Geometric object motion data
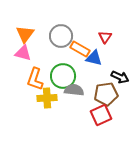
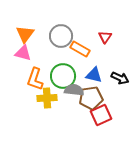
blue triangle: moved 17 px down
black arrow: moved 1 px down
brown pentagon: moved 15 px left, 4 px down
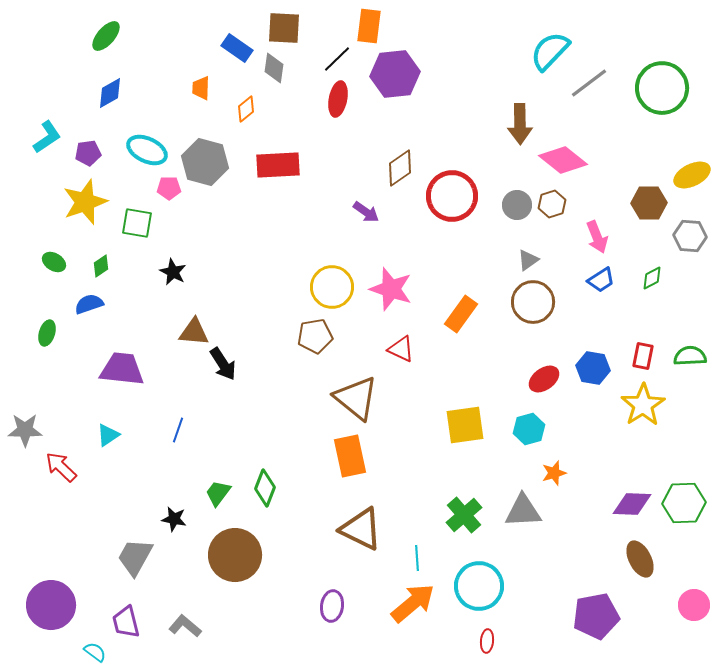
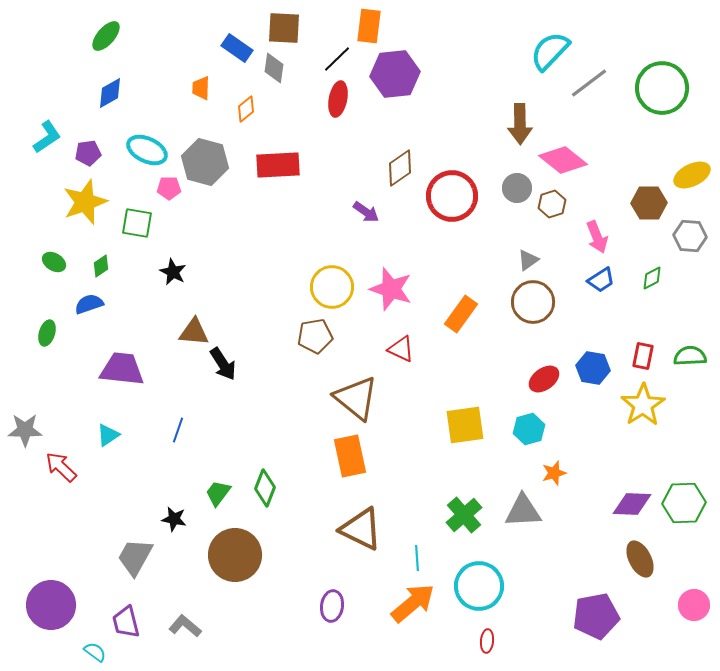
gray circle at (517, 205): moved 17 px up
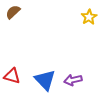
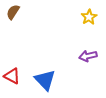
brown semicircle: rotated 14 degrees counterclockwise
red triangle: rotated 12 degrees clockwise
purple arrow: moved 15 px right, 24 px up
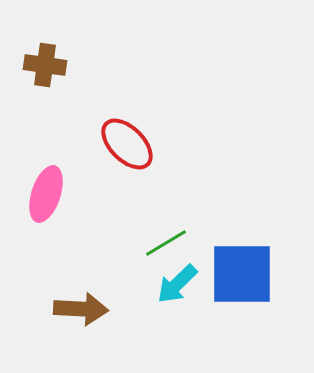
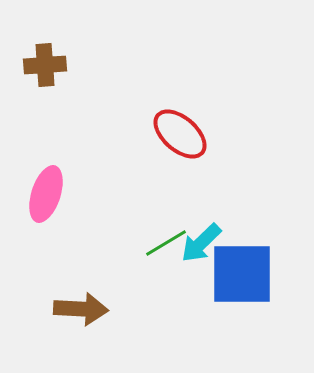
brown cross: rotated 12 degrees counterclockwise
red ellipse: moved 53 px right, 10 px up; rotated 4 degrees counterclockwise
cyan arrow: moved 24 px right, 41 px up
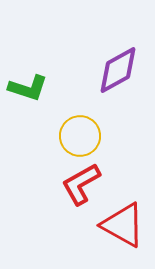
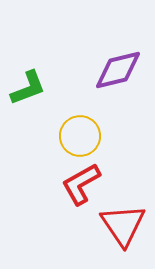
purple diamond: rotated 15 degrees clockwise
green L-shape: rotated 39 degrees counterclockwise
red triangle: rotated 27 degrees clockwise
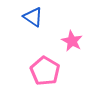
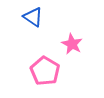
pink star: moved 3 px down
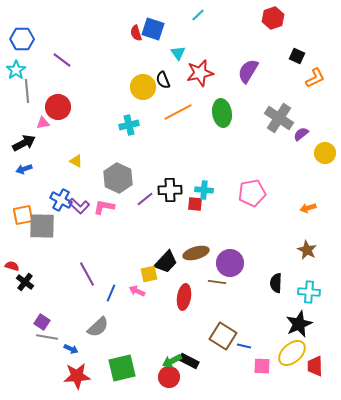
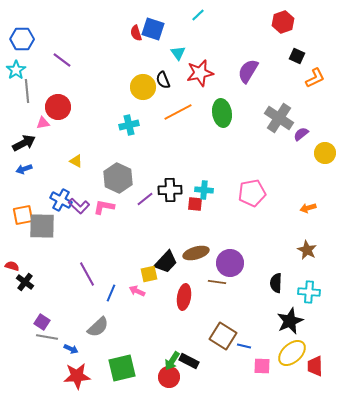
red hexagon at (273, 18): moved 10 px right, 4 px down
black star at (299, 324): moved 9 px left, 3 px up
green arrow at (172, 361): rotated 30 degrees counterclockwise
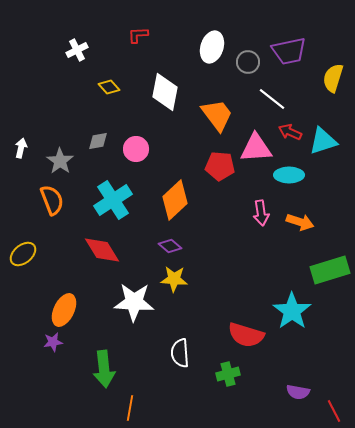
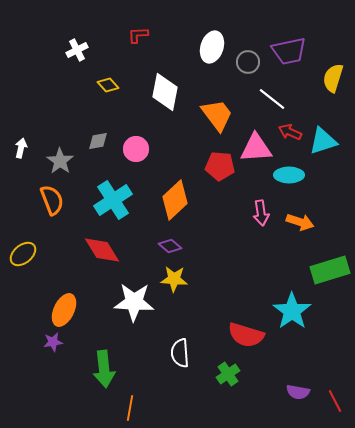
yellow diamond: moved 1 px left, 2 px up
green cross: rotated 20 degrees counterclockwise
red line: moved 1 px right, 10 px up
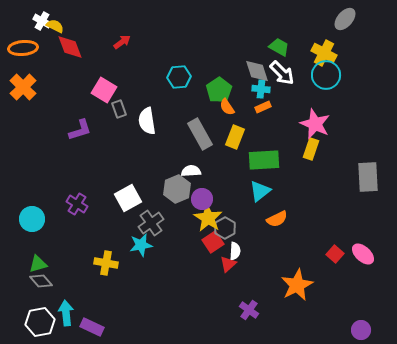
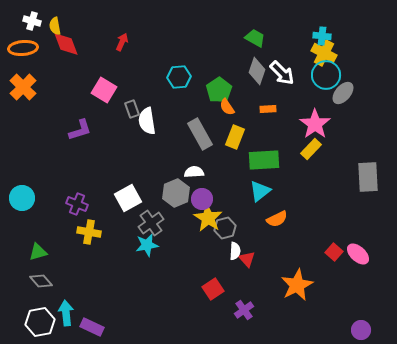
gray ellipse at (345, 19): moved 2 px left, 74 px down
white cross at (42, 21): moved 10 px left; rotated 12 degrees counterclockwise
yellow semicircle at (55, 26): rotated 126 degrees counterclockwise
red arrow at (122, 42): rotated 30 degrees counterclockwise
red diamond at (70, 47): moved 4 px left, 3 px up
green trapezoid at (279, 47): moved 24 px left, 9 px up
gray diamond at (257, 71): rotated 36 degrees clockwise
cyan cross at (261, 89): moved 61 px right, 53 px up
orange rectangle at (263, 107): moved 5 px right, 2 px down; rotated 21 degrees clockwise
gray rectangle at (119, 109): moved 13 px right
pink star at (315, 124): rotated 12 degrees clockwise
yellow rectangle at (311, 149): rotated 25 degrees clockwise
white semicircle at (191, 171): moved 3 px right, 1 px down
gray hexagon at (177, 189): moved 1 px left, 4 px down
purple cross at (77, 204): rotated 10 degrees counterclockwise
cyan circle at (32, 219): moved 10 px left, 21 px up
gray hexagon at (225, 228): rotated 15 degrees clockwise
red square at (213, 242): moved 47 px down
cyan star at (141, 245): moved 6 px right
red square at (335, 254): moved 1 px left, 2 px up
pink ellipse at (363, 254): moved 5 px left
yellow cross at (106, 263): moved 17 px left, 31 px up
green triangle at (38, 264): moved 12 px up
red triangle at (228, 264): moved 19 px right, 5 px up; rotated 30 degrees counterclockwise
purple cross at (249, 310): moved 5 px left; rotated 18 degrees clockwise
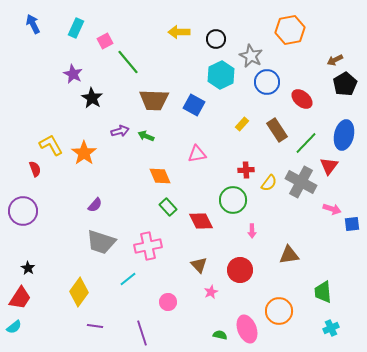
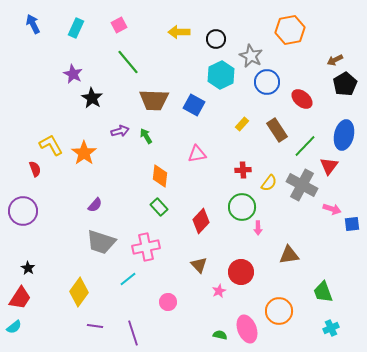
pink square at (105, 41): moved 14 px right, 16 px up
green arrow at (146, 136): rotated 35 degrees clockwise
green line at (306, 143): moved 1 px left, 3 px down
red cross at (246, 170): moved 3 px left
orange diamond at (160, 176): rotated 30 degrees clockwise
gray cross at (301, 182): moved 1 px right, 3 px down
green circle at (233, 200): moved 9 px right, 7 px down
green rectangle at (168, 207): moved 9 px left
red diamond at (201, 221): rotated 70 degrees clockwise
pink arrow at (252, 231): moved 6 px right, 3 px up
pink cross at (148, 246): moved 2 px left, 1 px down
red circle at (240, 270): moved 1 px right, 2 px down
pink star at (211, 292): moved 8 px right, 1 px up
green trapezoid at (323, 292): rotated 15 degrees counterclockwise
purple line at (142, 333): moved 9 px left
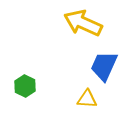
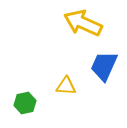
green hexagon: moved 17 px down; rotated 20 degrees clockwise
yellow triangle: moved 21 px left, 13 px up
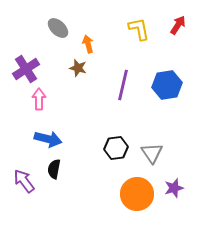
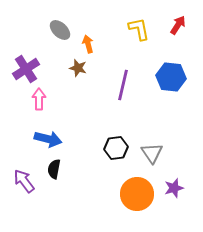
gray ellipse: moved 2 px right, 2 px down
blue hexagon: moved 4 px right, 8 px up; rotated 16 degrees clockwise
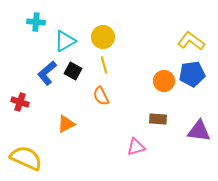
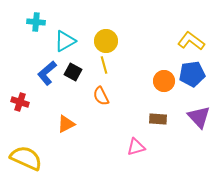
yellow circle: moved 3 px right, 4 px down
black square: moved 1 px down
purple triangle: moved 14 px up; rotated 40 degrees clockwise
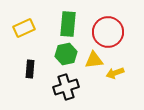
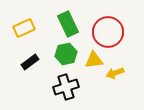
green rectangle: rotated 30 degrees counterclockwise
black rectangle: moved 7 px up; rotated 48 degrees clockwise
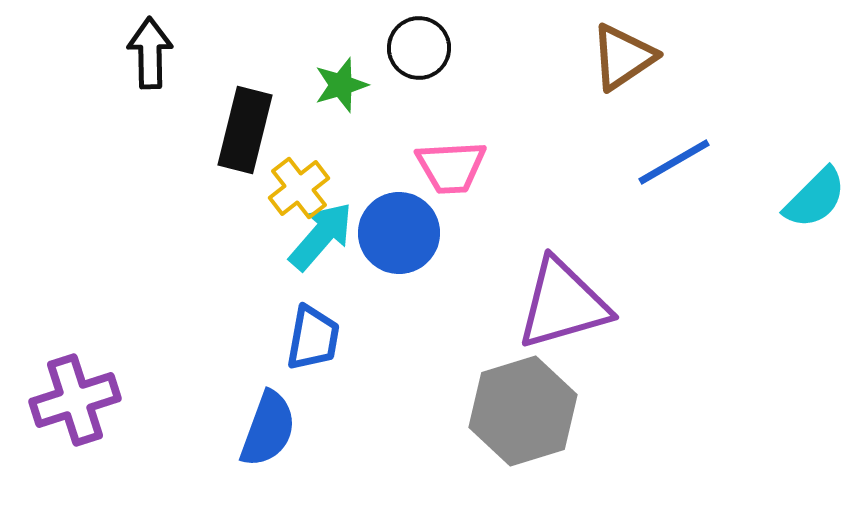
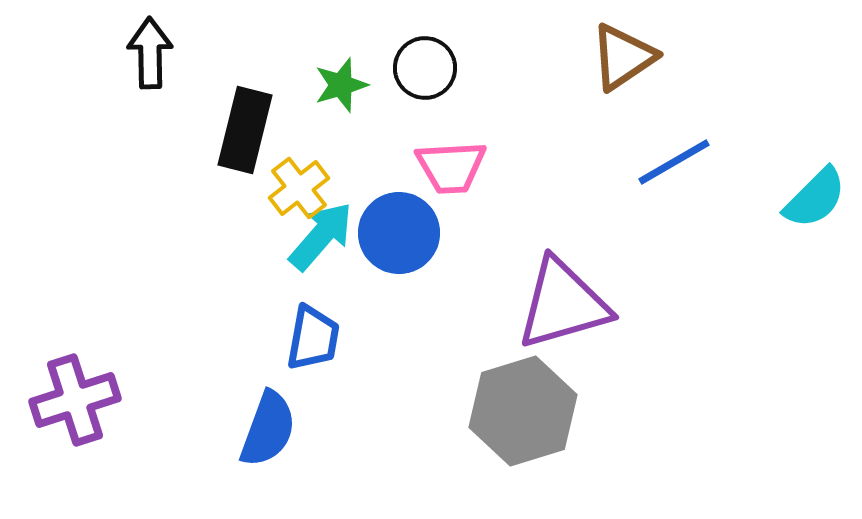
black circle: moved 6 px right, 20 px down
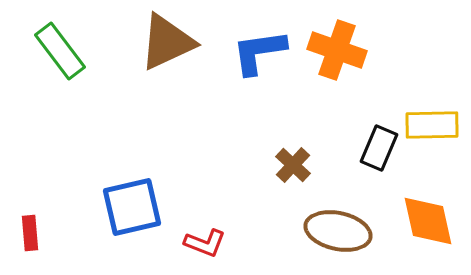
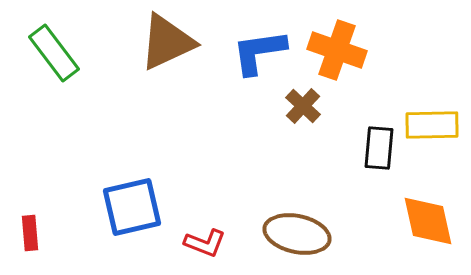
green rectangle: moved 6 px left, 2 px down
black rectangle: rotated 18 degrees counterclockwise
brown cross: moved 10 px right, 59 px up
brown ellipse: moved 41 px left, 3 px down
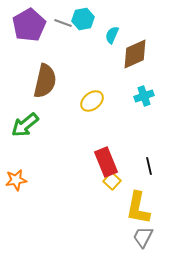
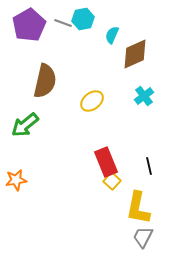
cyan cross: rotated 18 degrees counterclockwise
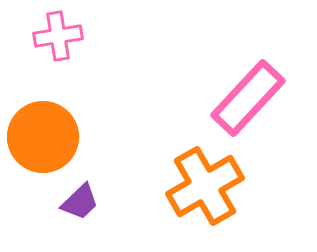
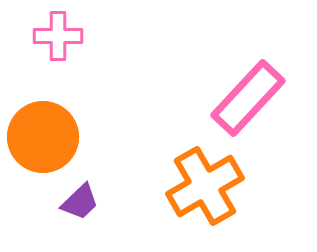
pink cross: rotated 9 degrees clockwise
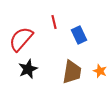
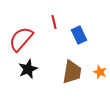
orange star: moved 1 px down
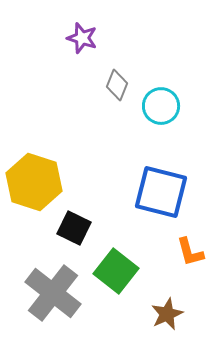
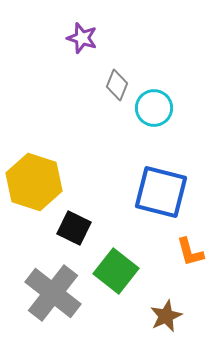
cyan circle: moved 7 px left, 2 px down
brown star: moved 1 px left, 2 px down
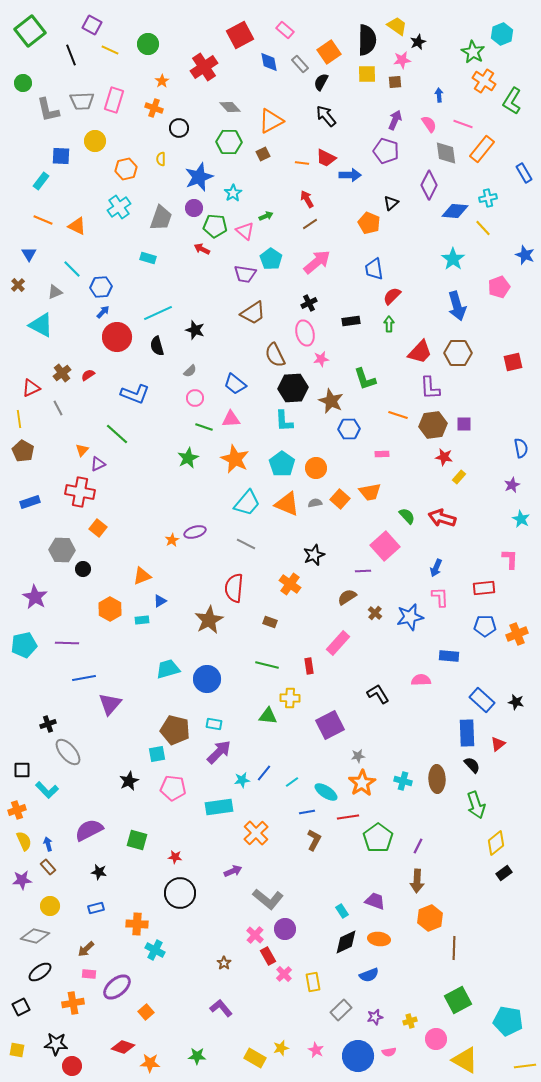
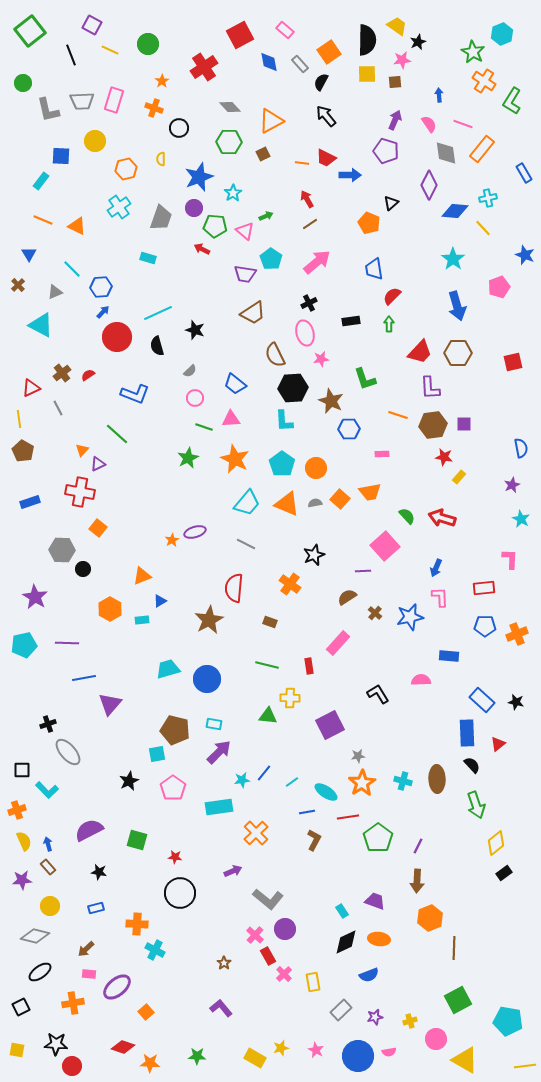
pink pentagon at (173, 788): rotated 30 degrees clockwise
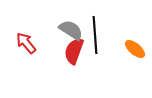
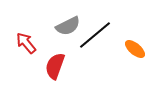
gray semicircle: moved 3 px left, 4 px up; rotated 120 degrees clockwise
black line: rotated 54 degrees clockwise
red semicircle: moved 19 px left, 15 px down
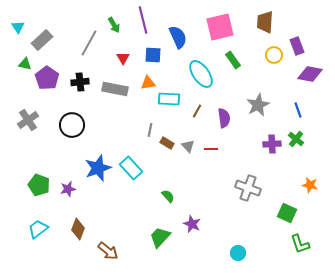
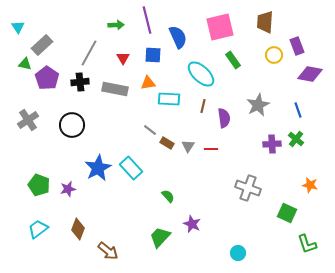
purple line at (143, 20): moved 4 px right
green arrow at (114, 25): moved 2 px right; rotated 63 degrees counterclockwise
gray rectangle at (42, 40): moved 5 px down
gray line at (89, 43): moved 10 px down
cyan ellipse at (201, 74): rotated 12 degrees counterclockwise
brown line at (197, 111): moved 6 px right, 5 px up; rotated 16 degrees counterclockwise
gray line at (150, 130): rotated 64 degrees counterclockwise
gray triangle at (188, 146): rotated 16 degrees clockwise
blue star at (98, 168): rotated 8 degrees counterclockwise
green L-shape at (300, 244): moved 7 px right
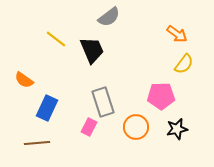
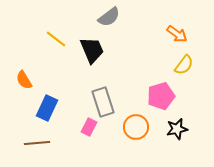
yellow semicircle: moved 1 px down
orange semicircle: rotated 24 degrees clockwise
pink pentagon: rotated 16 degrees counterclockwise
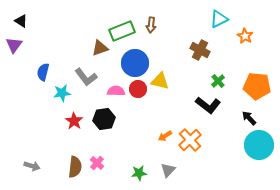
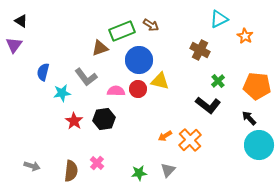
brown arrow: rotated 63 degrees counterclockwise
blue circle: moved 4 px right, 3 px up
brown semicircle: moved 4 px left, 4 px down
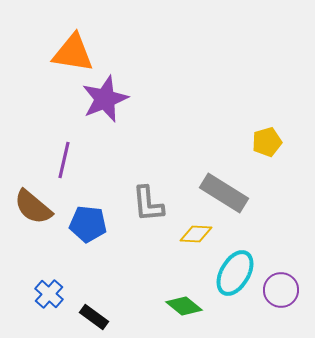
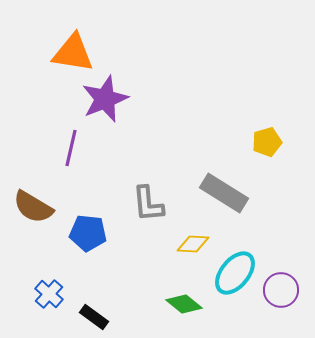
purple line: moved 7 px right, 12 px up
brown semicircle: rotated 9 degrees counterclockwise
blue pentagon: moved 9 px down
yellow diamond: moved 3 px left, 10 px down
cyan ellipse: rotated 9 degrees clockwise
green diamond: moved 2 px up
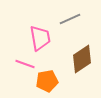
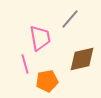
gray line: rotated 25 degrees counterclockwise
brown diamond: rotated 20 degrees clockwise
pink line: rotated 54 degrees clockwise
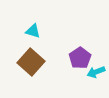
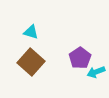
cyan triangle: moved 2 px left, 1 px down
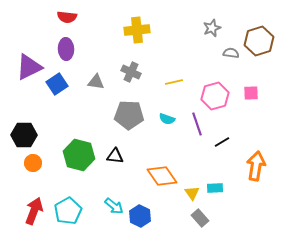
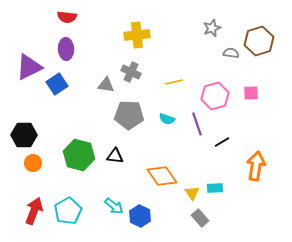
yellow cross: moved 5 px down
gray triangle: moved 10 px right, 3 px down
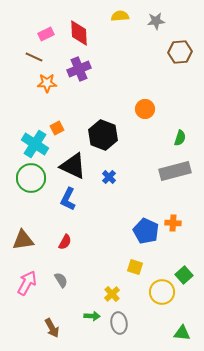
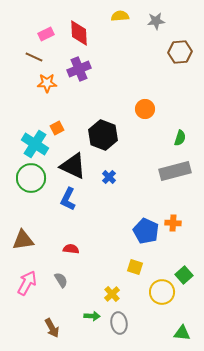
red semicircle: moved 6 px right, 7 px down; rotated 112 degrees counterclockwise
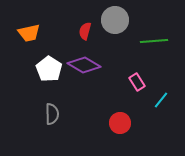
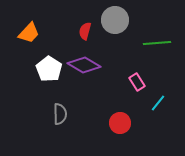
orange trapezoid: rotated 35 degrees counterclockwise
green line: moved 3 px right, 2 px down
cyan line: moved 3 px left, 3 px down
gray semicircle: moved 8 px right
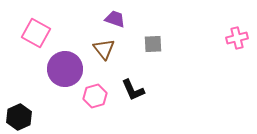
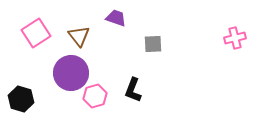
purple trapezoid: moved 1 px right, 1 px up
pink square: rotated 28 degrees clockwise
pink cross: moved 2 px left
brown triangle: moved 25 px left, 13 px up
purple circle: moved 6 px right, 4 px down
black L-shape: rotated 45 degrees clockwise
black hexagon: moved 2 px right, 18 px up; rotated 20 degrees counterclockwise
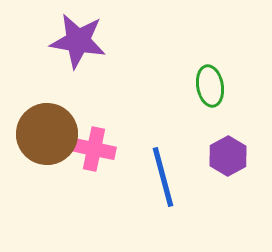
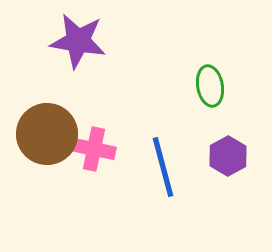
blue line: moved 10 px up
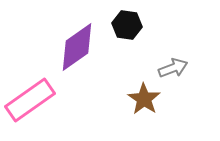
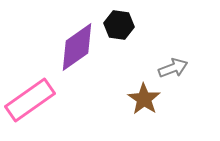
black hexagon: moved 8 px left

Aim of the exercise:
The entries above hold the needed span. Transcribe exactly the lines from the one with "yellow semicircle at" to the one with "red square at (335, 254): moved", both included.

Answer section:
yellow semicircle at (55, 26): rotated 126 degrees counterclockwise
red arrow at (122, 42): rotated 30 degrees counterclockwise
red diamond at (70, 47): moved 4 px left, 3 px up
green trapezoid at (279, 47): moved 24 px left, 9 px up
gray diamond at (257, 71): rotated 36 degrees clockwise
cyan cross at (261, 89): moved 61 px right, 53 px up
orange rectangle at (263, 107): moved 5 px right, 2 px down; rotated 21 degrees clockwise
gray rectangle at (119, 109): moved 13 px right
pink star at (315, 124): rotated 12 degrees clockwise
yellow rectangle at (311, 149): rotated 25 degrees clockwise
white semicircle at (191, 171): moved 3 px right, 1 px down
gray hexagon at (177, 189): moved 1 px left, 4 px down
purple cross at (77, 204): rotated 10 degrees counterclockwise
cyan circle at (32, 219): moved 10 px left, 21 px up
gray hexagon at (225, 228): rotated 15 degrees clockwise
red square at (213, 242): moved 47 px down
cyan star at (141, 245): moved 6 px right
red square at (335, 254): moved 1 px left, 2 px up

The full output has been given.